== Records shown

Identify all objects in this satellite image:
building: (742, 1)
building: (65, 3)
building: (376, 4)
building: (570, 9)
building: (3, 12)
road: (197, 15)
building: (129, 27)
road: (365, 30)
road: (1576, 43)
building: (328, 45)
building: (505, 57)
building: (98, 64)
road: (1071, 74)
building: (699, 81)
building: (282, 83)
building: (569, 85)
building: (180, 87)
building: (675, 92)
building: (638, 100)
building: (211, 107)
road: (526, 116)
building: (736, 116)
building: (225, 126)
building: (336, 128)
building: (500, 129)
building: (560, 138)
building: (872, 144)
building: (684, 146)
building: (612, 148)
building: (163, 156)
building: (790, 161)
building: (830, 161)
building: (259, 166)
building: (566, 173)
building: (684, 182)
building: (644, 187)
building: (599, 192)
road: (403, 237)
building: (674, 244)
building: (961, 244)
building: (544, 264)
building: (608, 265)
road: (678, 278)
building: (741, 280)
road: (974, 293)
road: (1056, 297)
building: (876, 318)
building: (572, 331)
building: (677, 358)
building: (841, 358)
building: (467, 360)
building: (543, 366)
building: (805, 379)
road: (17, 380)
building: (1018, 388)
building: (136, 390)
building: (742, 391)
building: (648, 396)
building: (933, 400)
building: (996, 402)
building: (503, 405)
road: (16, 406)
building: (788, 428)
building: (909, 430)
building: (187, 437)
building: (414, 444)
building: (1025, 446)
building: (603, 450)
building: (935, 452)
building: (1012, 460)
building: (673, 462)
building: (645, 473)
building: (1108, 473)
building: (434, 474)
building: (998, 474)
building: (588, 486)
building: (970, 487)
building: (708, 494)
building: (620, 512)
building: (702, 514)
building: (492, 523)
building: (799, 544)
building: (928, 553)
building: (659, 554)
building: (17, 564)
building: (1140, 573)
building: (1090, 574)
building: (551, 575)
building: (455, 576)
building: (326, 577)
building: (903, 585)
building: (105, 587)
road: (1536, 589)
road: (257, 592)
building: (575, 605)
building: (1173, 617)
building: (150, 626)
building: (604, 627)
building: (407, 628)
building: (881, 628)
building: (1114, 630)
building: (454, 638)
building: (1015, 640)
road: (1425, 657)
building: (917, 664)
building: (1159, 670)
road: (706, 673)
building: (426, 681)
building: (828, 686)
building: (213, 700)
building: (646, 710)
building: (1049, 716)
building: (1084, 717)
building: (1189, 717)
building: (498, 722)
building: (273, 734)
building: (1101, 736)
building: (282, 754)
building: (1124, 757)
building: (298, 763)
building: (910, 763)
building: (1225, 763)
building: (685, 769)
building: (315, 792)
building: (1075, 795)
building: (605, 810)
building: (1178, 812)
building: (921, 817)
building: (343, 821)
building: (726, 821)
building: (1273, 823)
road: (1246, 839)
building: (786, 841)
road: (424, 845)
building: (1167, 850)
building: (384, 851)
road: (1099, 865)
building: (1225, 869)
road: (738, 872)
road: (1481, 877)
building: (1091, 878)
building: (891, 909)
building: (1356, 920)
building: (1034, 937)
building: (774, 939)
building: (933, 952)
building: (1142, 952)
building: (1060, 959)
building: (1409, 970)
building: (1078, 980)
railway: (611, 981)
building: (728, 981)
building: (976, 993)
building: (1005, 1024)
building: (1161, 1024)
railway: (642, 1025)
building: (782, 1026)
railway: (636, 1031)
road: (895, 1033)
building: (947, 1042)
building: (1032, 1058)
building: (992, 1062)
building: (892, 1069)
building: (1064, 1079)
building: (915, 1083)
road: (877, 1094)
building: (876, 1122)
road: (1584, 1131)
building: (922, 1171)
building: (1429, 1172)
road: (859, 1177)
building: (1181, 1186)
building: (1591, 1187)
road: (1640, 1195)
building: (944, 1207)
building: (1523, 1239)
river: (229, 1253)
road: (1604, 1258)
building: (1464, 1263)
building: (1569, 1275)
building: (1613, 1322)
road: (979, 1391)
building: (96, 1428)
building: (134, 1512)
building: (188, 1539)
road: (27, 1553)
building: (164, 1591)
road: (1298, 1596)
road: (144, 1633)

====

The answer should consist of all lines from the records above that hold the word "railway".

railway: (611, 981)
railway: (642, 1025)
railway: (636, 1031)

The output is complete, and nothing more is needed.